(WHAT THE TASK REQUIRES): Could you repeat word for word only the lines from the one containing "green ruler [329,283,359,385]" to the last line of the data below?
[[ PROVIDED DATA, beginning ]]
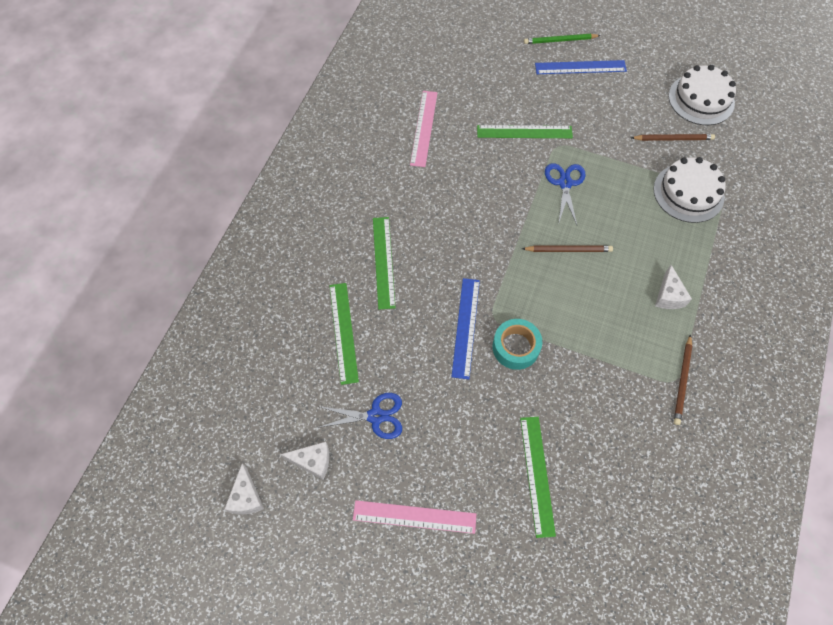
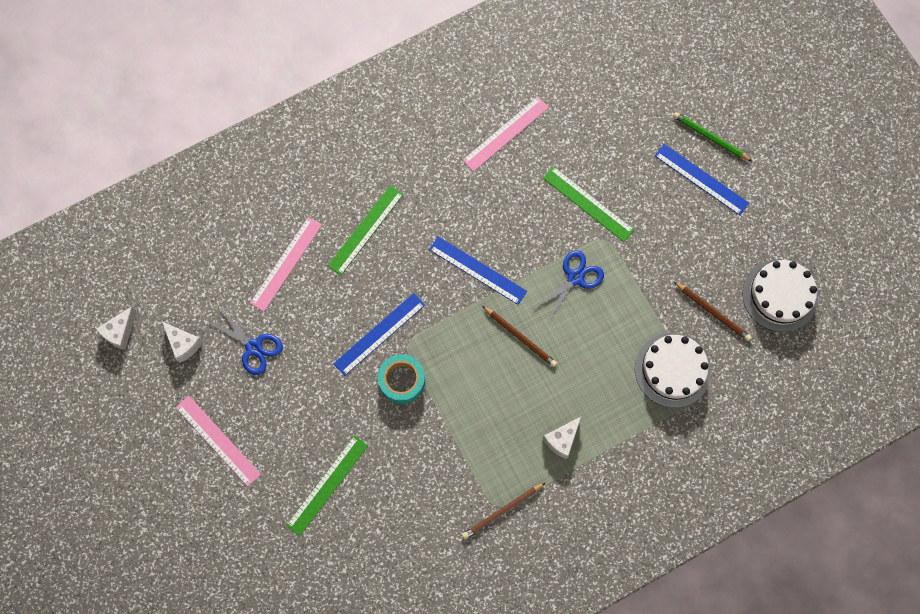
camera: 40 degrees right, 10 degrees up
green ruler [329,283,359,385] -> pink ruler [250,217,322,312]
none -> blue ruler [429,236,527,305]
[[ PROVIDED DATA, end ]]
(SOLUTION FOR THIS EXERCISE):
green ruler [329,283,359,385] -> pink ruler [250,217,322,312]
none -> blue ruler [429,236,527,305]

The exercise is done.